--- START ---

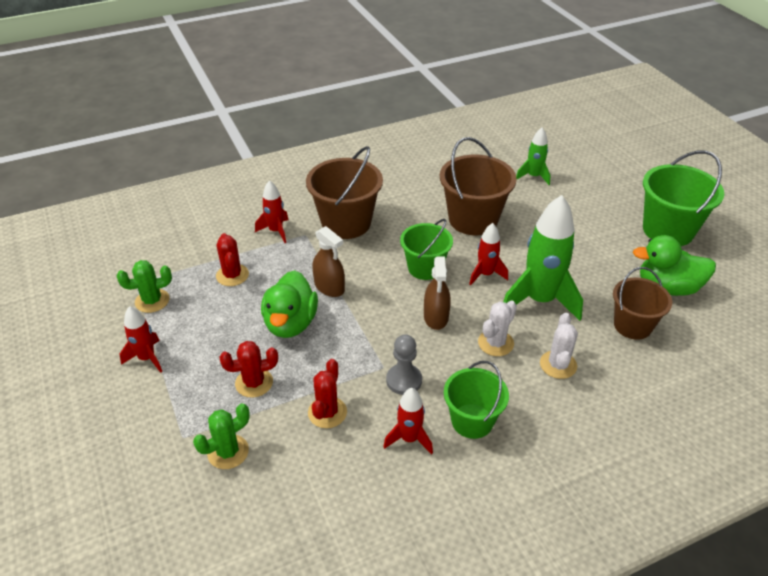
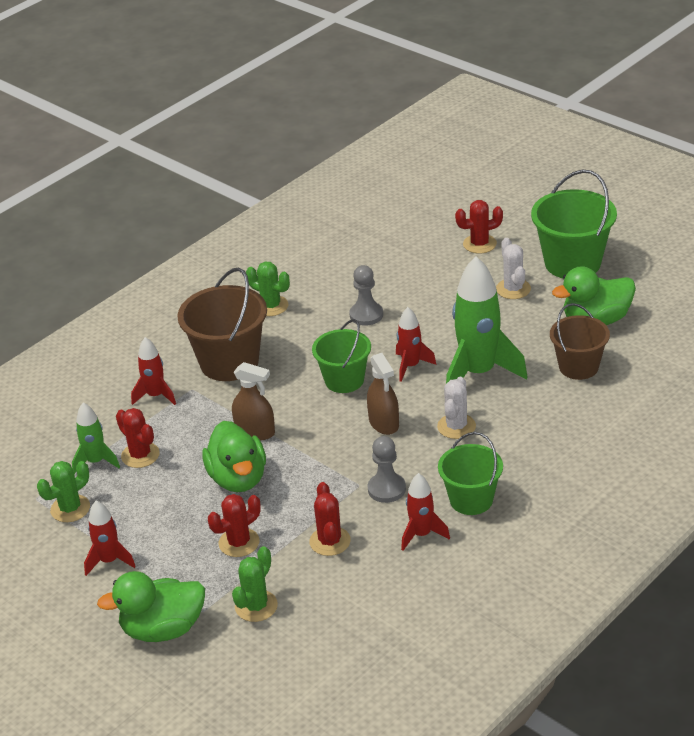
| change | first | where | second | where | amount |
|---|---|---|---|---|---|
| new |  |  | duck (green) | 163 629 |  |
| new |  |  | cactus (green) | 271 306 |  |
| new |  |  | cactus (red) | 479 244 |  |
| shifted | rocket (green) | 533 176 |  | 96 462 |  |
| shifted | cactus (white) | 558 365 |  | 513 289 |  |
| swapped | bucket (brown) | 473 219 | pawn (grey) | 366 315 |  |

--- END ---

The pictures stay out; copy the rest of the data word for word.

| change | first | where | second | where | amount |
|---|---|---|---|---|---|
| new |  |  | duck (green) | 163 629 |  |
| new |  |  | cactus (green) | 271 306 |  |
| new |  |  | cactus (red) | 479 244 |  |
| shifted | rocket (green) | 533 176 |  | 96 462 |  |
| shifted | cactus (white) | 558 365 |  | 513 289 |  |
| swapped | bucket (brown) | 473 219 | pawn (grey) | 366 315 |  |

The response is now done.